▶ **Exercise aim**: Leave every picture out and print exactly the lines that run from the one containing "(111, 236) = (149, 427): grey" to the end of the listing.

======== Dataset content

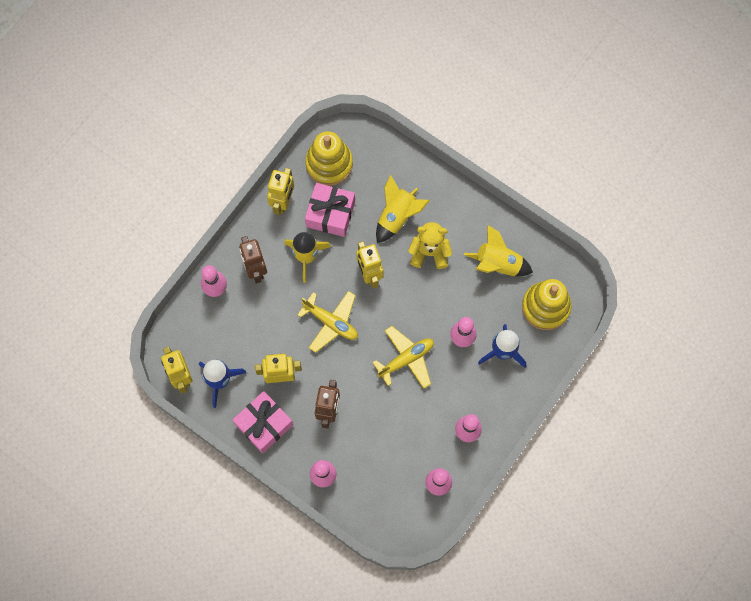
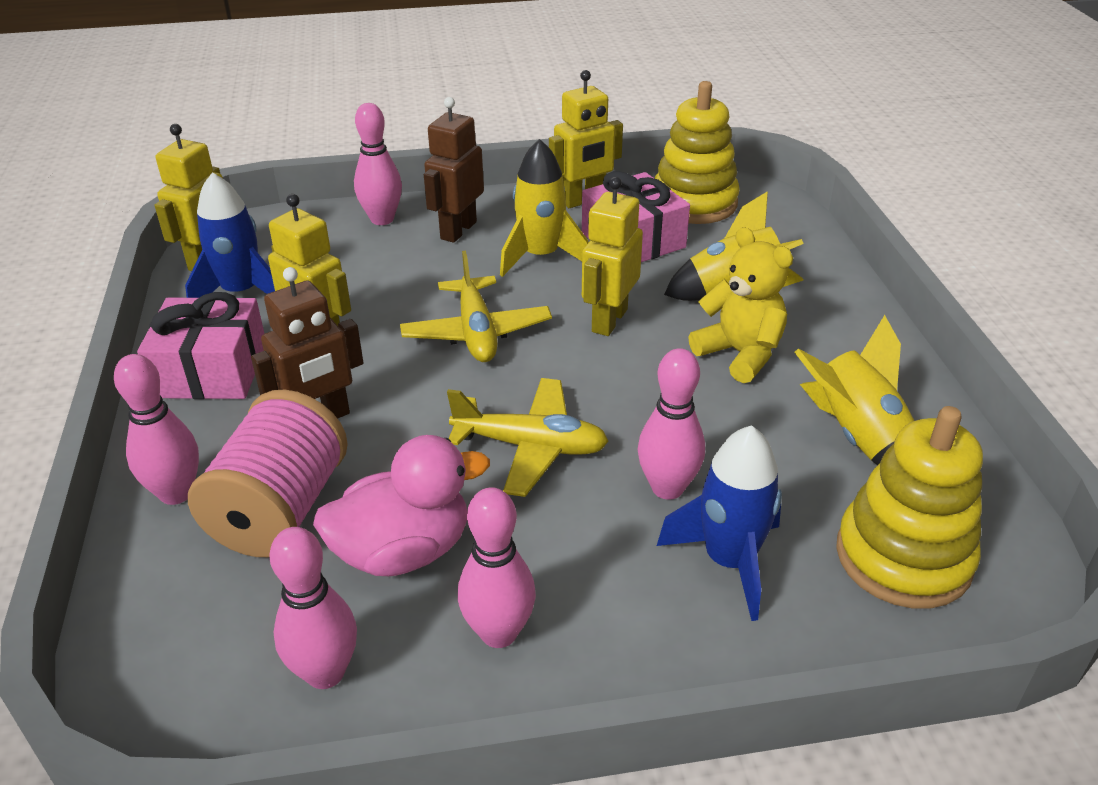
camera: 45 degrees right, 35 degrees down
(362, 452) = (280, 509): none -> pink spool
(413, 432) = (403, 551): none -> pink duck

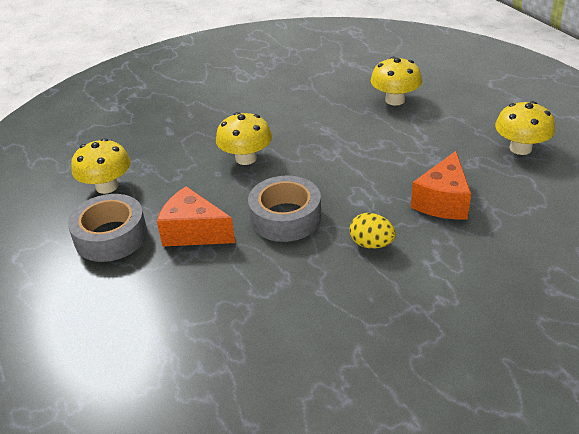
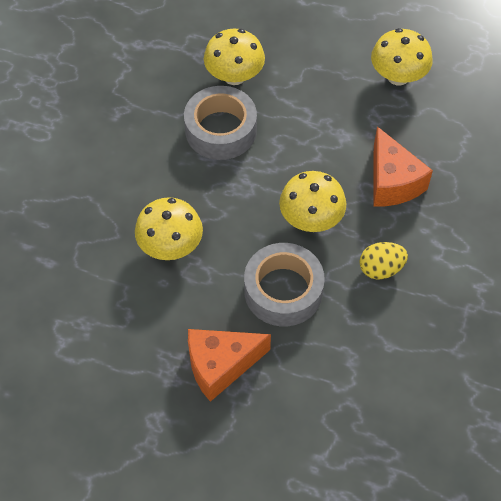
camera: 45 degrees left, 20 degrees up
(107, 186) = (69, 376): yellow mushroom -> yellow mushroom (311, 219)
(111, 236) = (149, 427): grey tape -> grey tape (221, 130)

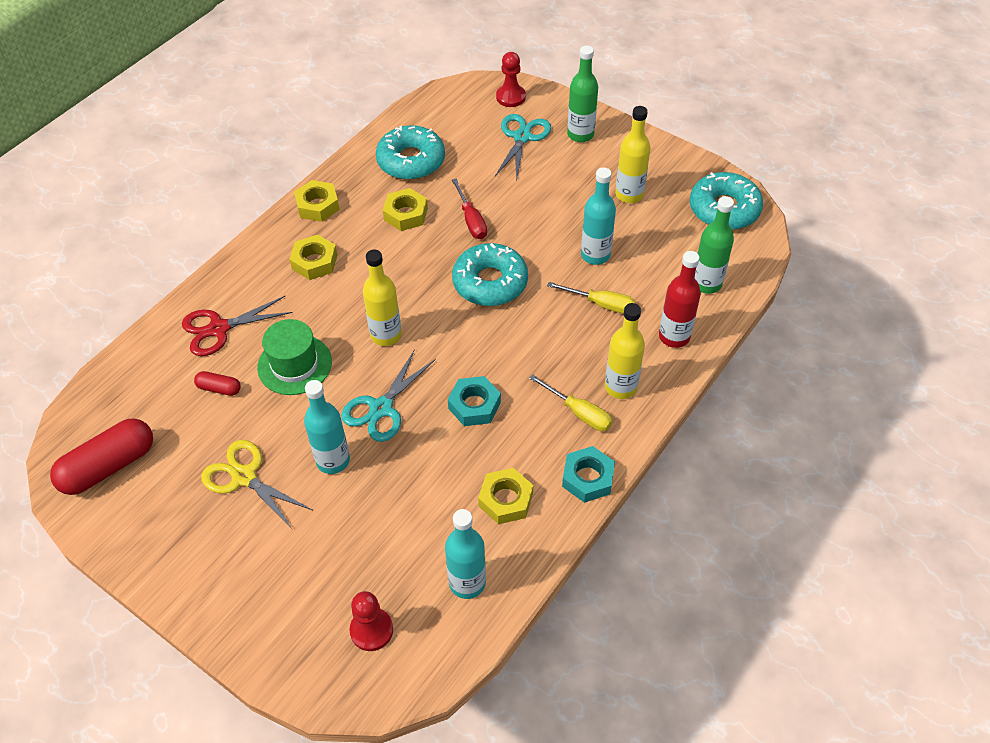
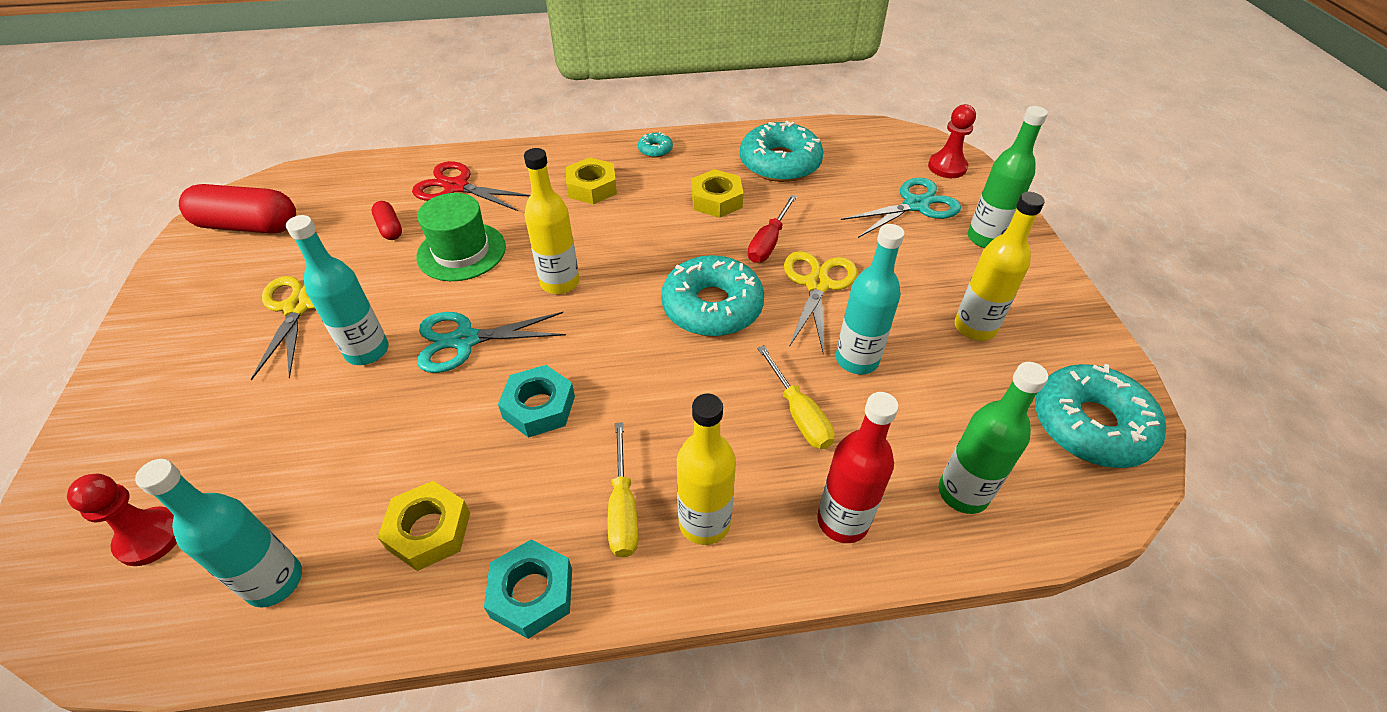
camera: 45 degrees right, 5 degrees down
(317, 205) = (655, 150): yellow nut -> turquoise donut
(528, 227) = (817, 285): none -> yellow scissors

================

▶ **Reply**:
(111, 236) = (149, 427): grey tape -> grey tape (221, 130)

camera: 45 degrees right, 5 degrees down
(317, 205) = (655, 150): yellow nut -> turquoise donut
(528, 227) = (817, 285): none -> yellow scissors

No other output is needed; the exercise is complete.